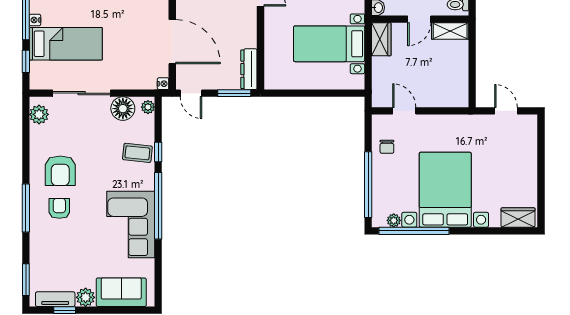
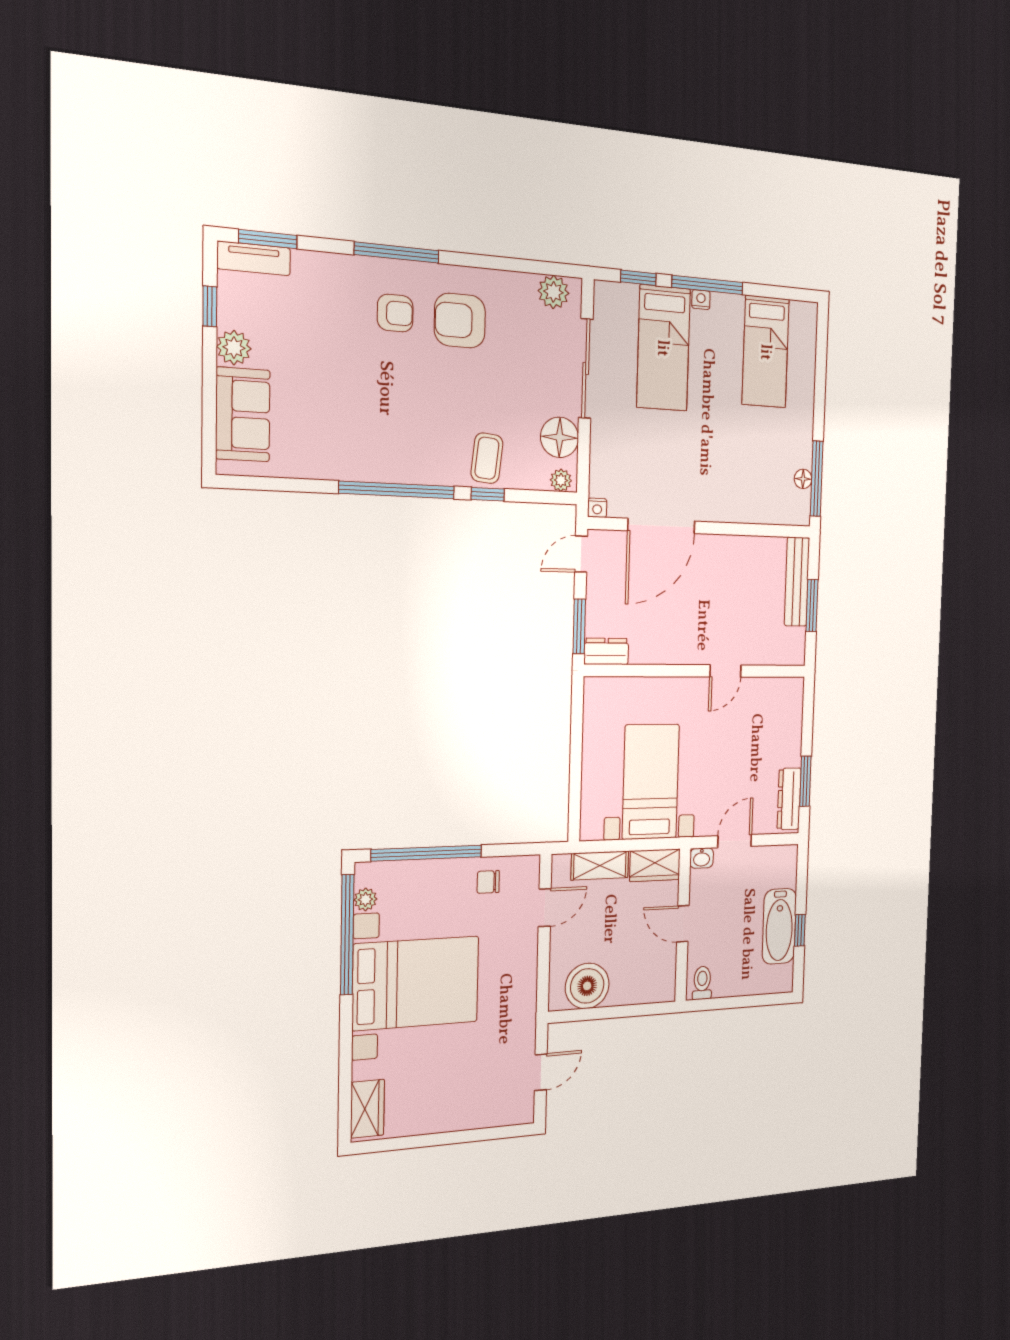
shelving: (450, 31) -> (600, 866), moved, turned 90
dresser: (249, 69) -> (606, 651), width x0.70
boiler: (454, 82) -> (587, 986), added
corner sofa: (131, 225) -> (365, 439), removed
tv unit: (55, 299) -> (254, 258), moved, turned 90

**ASSIGNED TASK**
For every entry above, please output the text exactly and leave any picture behind.

**ANSWER FOR THIS EXERCISE**
shelving: (450, 31) -> (600, 866), moved, turned 90
dresser: (249, 69) -> (606, 651), width x0.70
boiler: (454, 82) -> (587, 986), added
corner sofa: (131, 225) -> (365, 439), removed
tv unit: (55, 299) -> (254, 258), moved, turned 90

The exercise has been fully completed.